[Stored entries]
===============

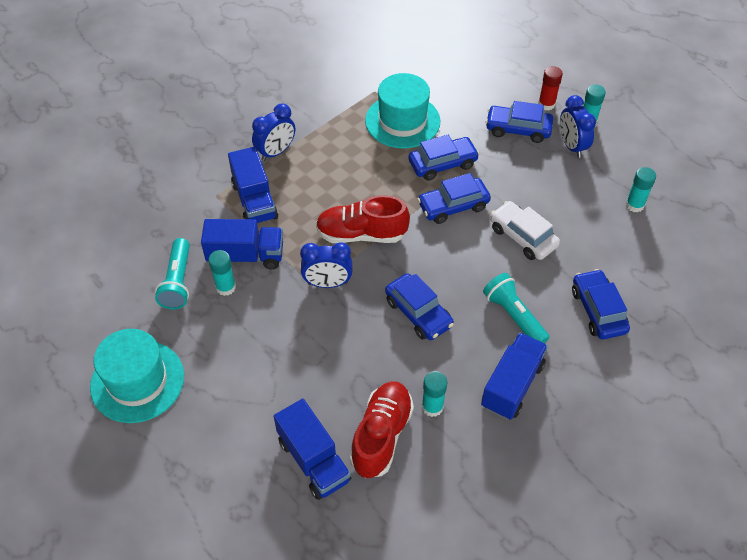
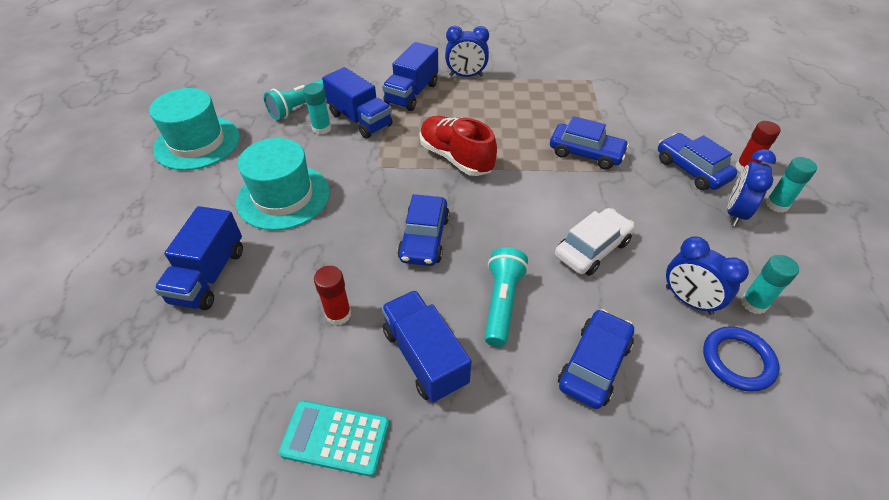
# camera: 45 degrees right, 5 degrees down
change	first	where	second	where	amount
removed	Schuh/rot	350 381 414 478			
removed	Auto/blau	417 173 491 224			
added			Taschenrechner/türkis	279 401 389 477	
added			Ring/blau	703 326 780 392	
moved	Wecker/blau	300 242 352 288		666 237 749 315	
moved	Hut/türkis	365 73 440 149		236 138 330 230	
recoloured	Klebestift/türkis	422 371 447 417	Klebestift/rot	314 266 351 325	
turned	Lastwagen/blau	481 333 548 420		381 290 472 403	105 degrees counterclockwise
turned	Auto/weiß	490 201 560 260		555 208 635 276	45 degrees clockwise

===============

**WHAT YOU NEED TO DO:** Lines to set down from above: the line with "381 414 478", the line with "138 330 230", and every line between, each exactly as written.

**RESPONSE TO THE EXERCISE:**
removed	Schuh/rot	350 381 414 478			
removed	Auto/blau	417 173 491 224			
added			Taschenrechner/türkis	279 401 389 477	
added			Ring/blau	703 326 780 392	
moved	Wecker/blau	300 242 352 288		666 237 749 315	
moved	Hut/türkis	365 73 440 149		236 138 330 230	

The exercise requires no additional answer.